Data items
──────────

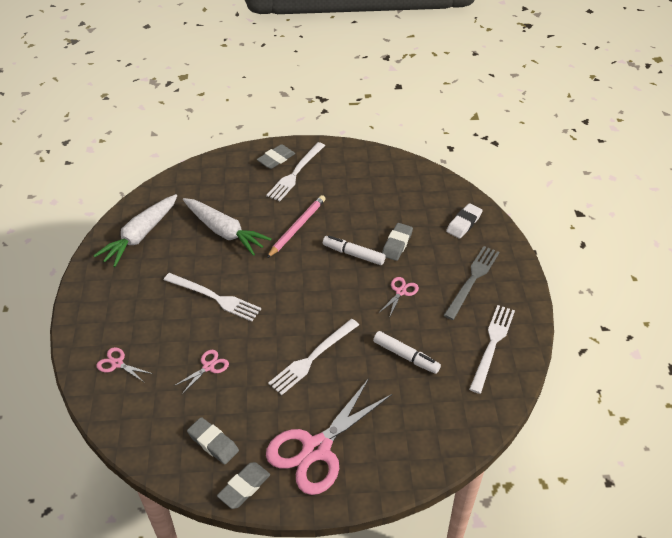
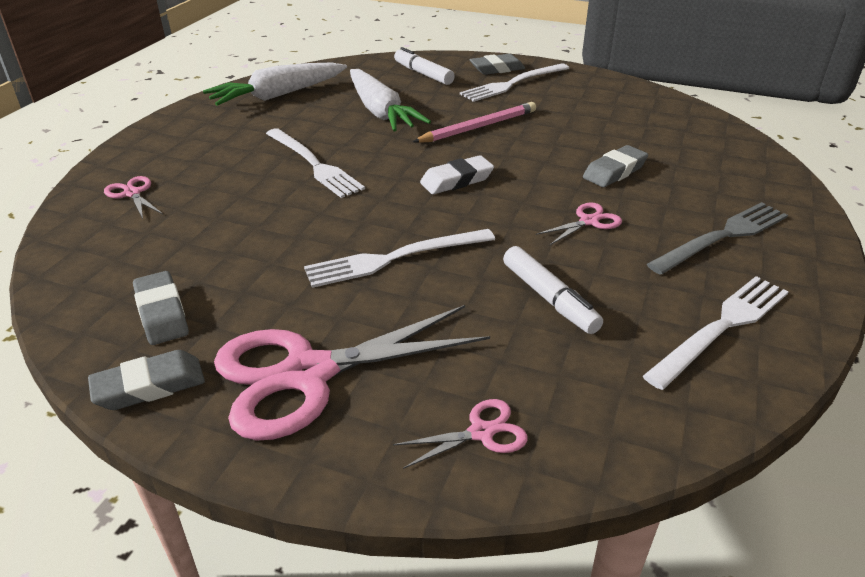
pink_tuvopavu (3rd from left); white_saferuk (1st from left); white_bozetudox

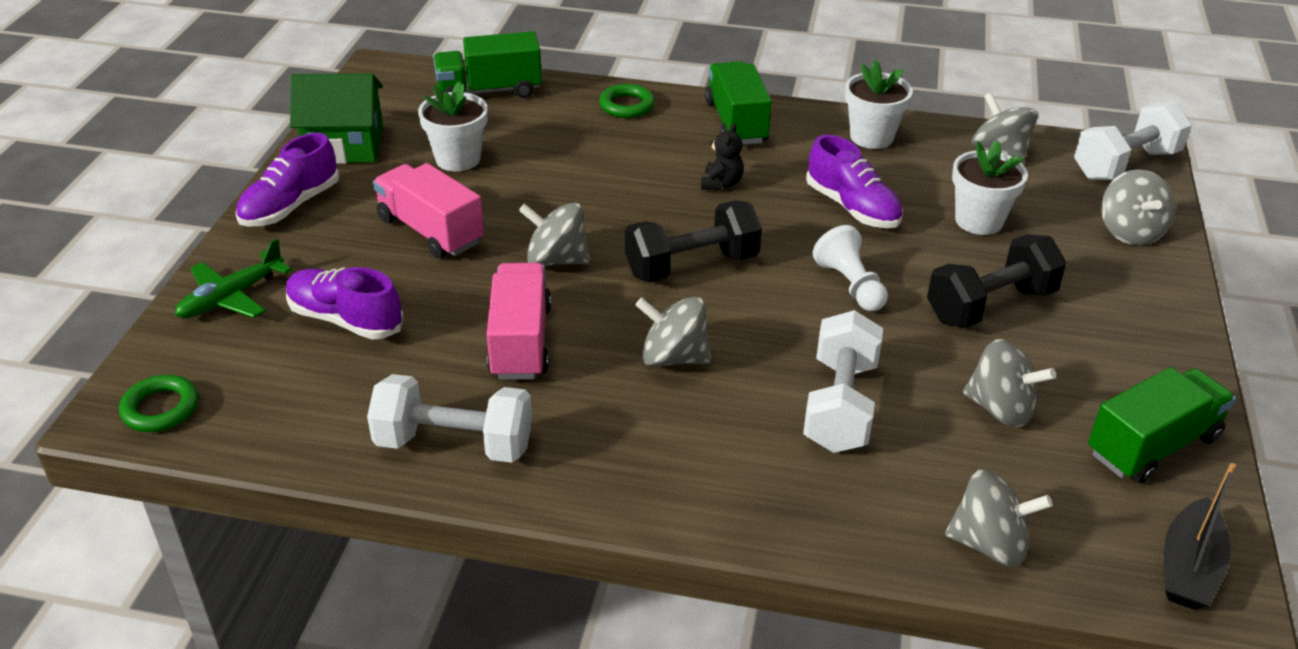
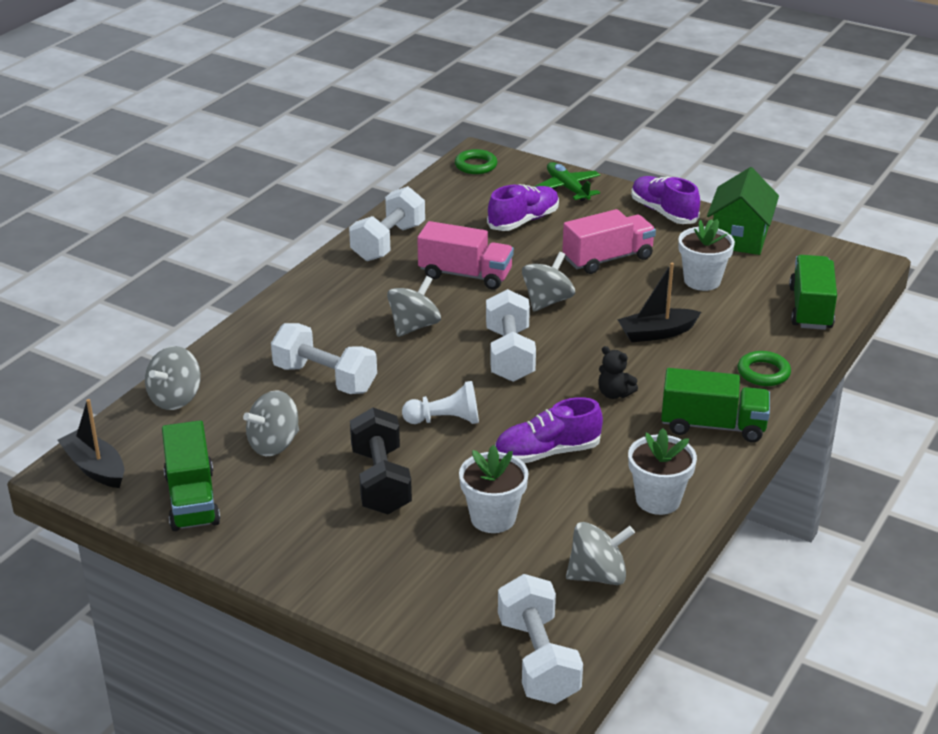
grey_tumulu (6th from left in the first image); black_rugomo (2nd from left); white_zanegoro (3rd from left)

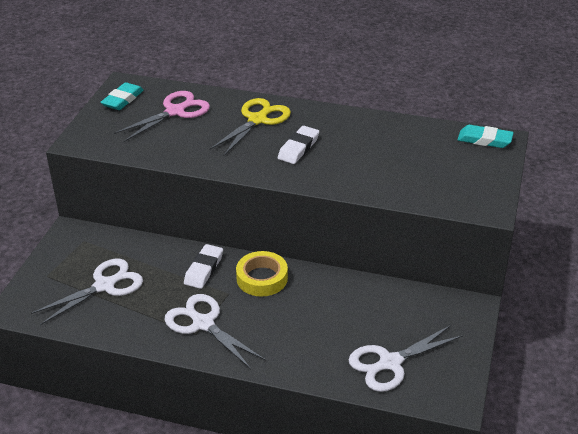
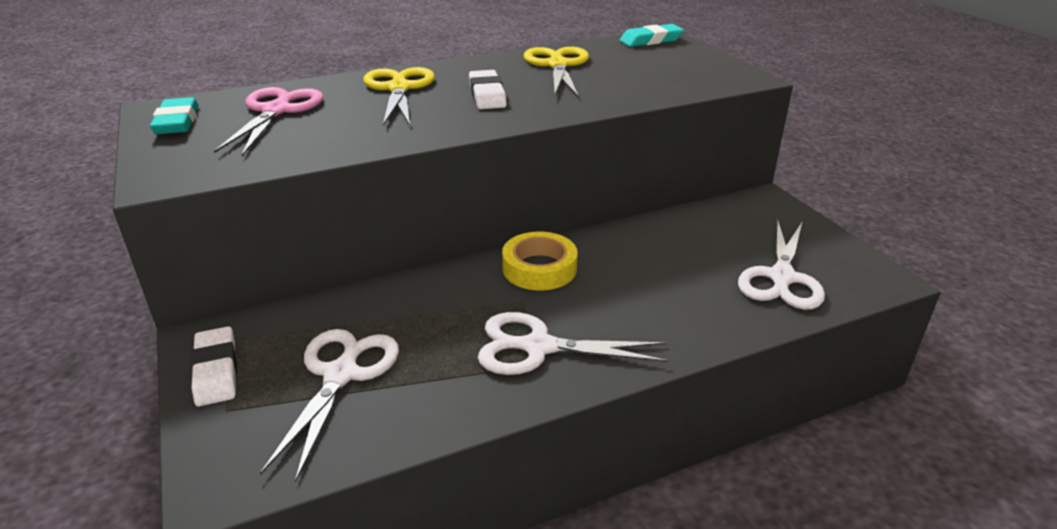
yellow_tuvopavu (2nd from left); white_bozetudox (1st from left)

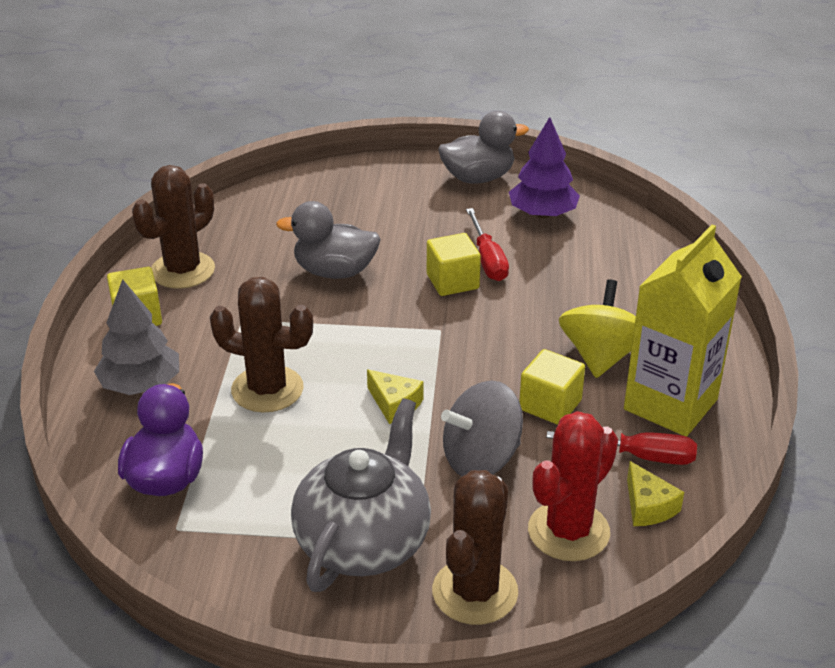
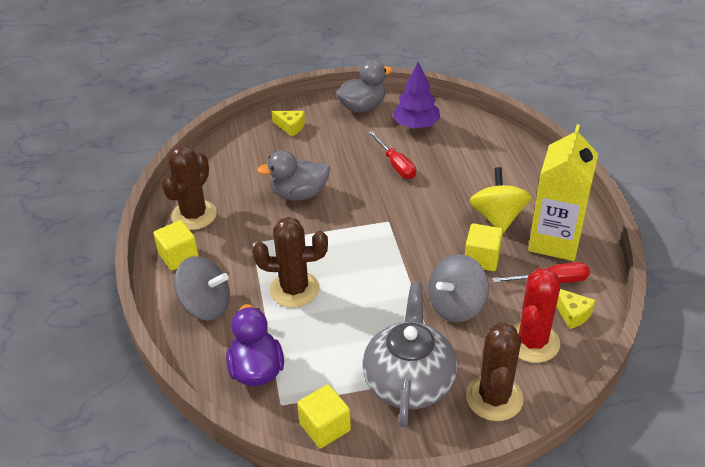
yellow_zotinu (1st from left); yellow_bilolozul (2nd from left); grey_tumulu (1st from left)

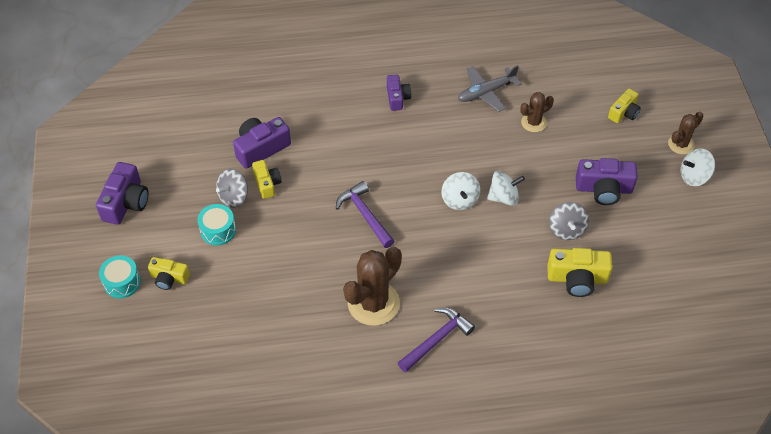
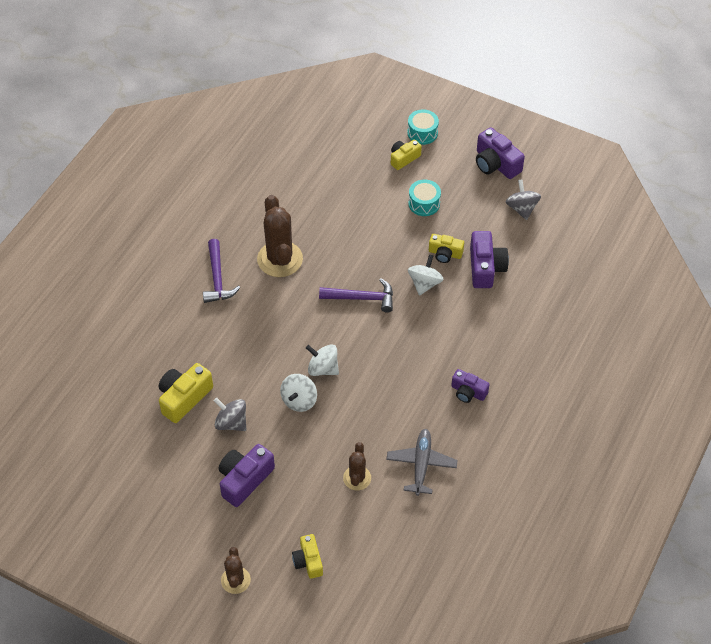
grey_tumulu (2nd from left); white_tumulu (3rd from left)

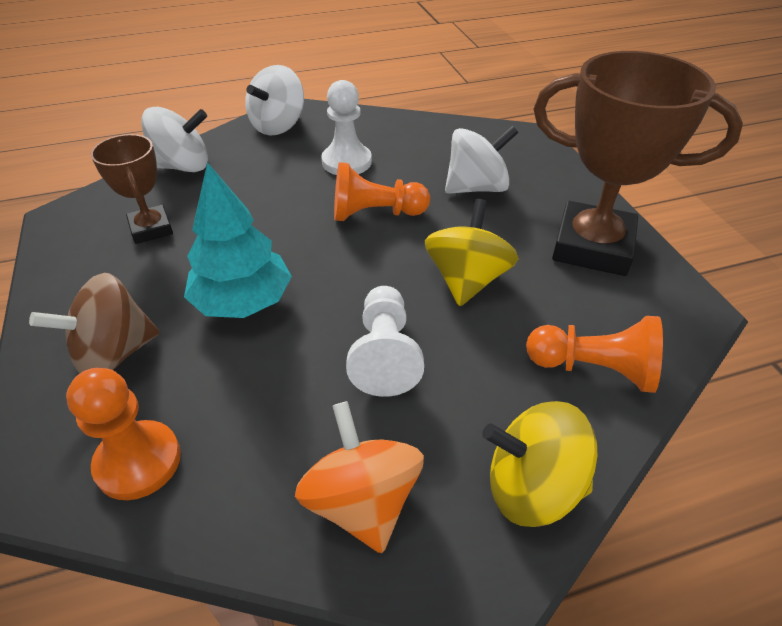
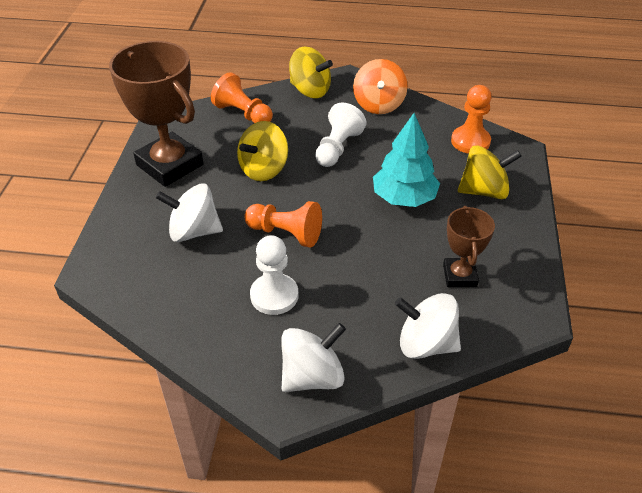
yellow_tumulu (3rd from left)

──────────

Required work:
When you copy the data above, reproduce each line exactly and skip every image.

Answer section:
pink_tuvopavu (3rd from left); white_saferuk (1st from left); white_bozetudox

grey_tumulu (6th from left in the first image); black_rugomo (2nd from left); white_zanegoro (3rd from left)

yellow_tuvopavu (2nd from left); white_bozetudox (1st from left)

yellow_zotinu (1st from left); yellow_bilolozul (2nd from left); grey_tumulu (1st from left)

grey_tumulu (2nd from left); white_tumulu (3rd from left)

yellow_tumulu (3rd from left)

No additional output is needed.